WORK REQUEST:
Leave every image out, and print the remaining lines below exactly.

Segment Start: INPUT FOR THIS TASK

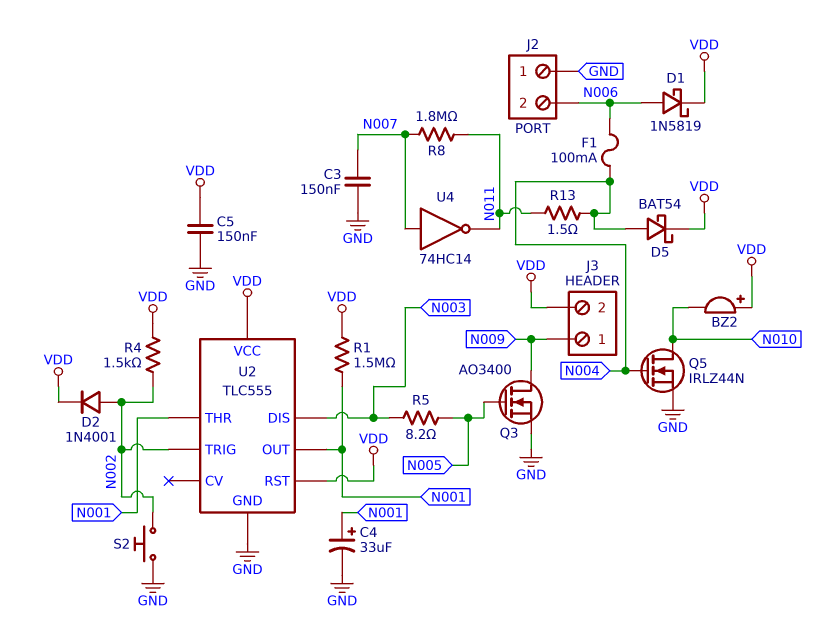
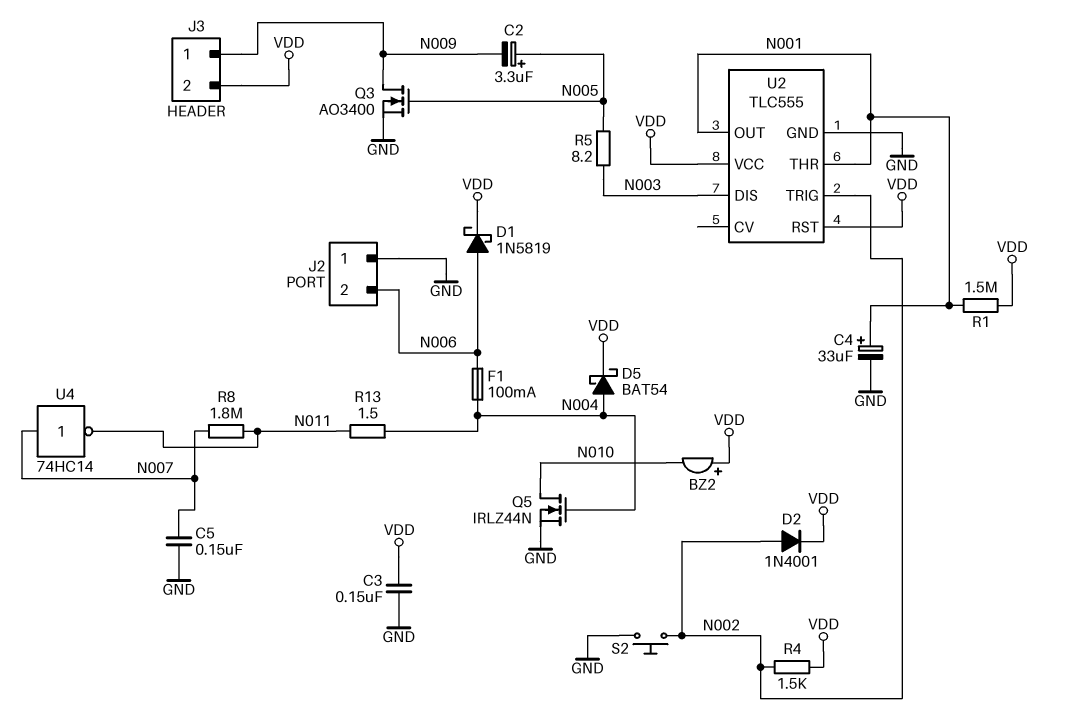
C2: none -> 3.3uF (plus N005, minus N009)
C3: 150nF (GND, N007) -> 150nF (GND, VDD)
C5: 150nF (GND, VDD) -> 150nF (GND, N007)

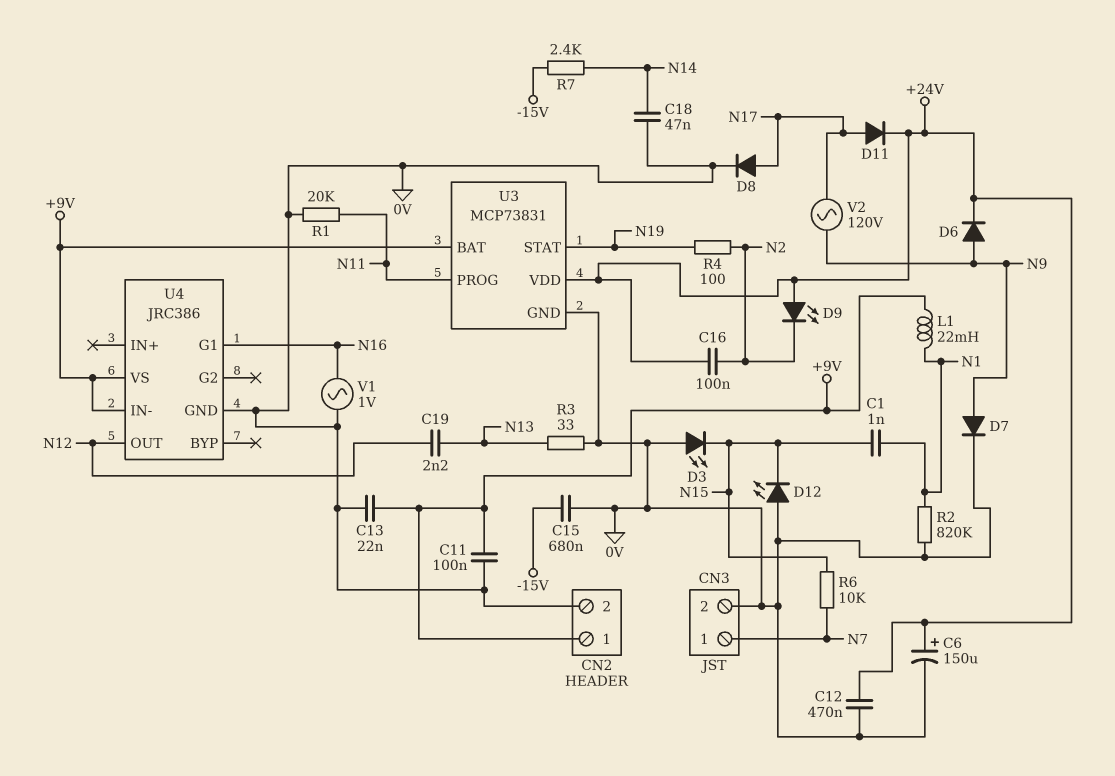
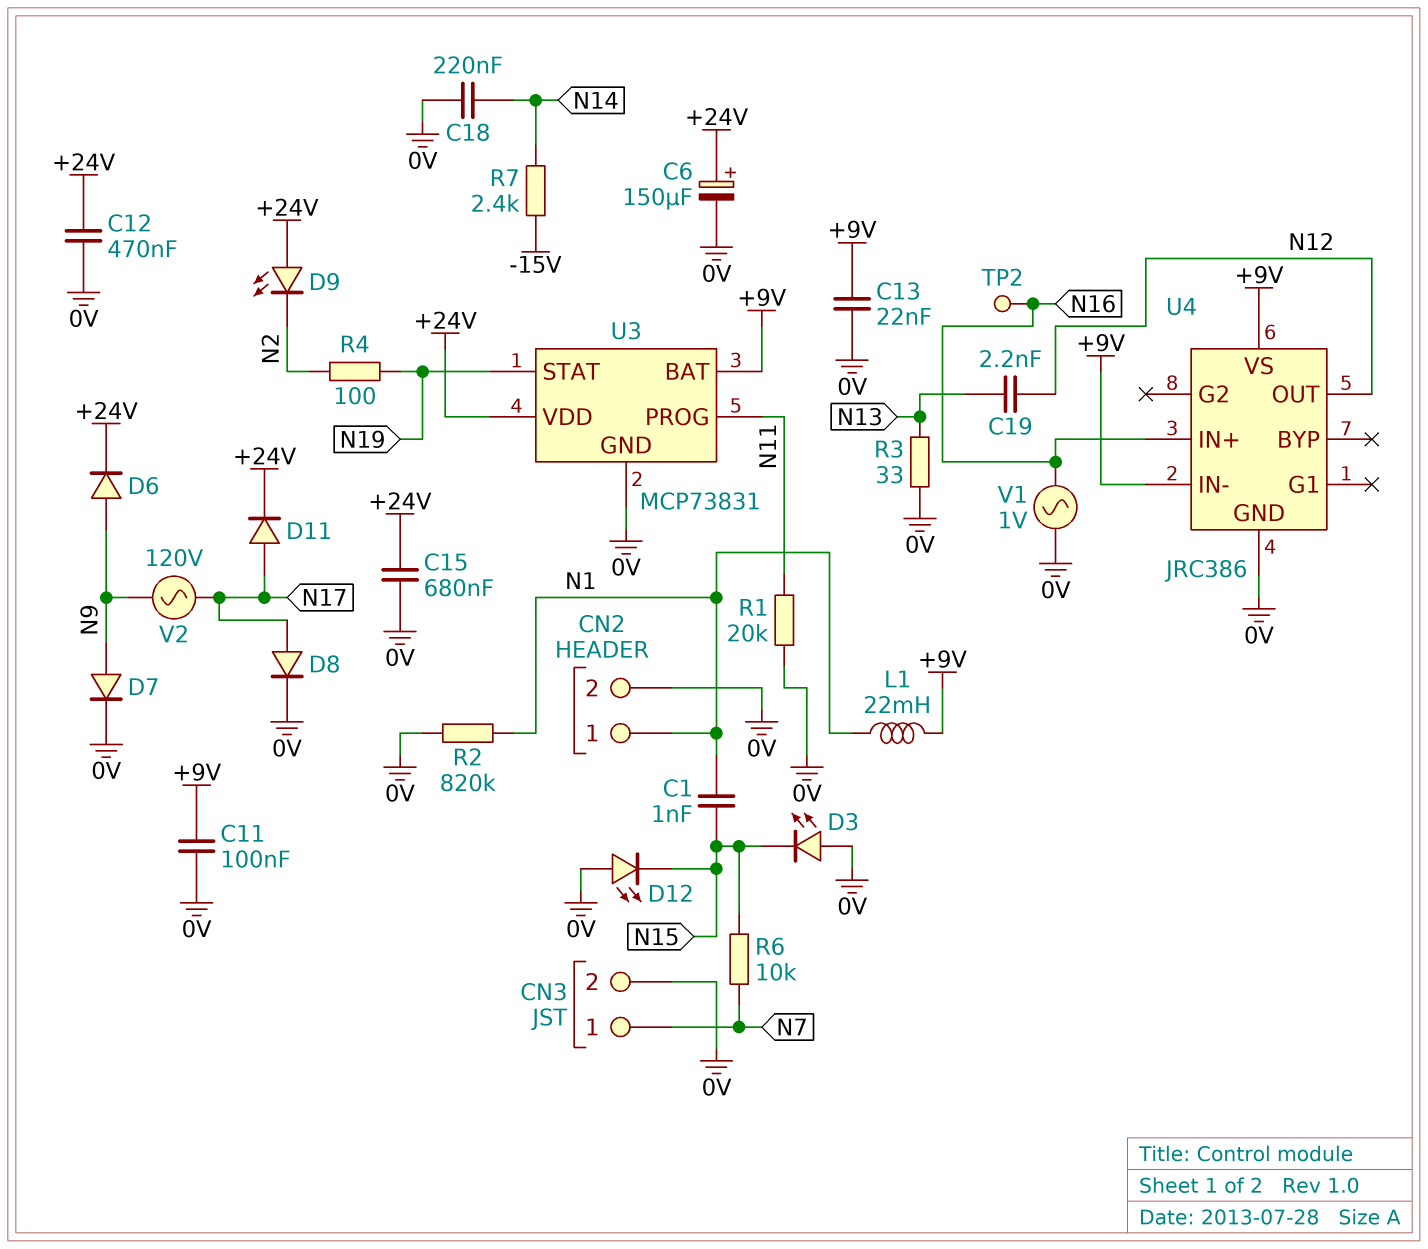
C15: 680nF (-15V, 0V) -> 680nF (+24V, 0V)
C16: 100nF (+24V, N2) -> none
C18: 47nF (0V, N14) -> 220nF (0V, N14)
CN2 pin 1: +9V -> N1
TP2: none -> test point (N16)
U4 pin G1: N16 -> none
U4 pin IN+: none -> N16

Segment End: INPUT FOR THIS TASK

SOLUTION:
C2: none -> 3.3uF (plus N005, minus N009)
C3: 150nF (GND, N007) -> 150nF (GND, VDD)
C5: 150nF (GND, VDD) -> 150nF (GND, N007)

C15: 680nF (-15V, 0V) -> 680nF (+24V, 0V)
C16: 100nF (+24V, N2) -> none
C18: 47nF (0V, N14) -> 220nF (0V, N14)
CN2 pin 1: +9V -> N1
TP2: none -> test point (N16)
U4 pin G1: N16 -> none
U4 pin IN+: none -> N16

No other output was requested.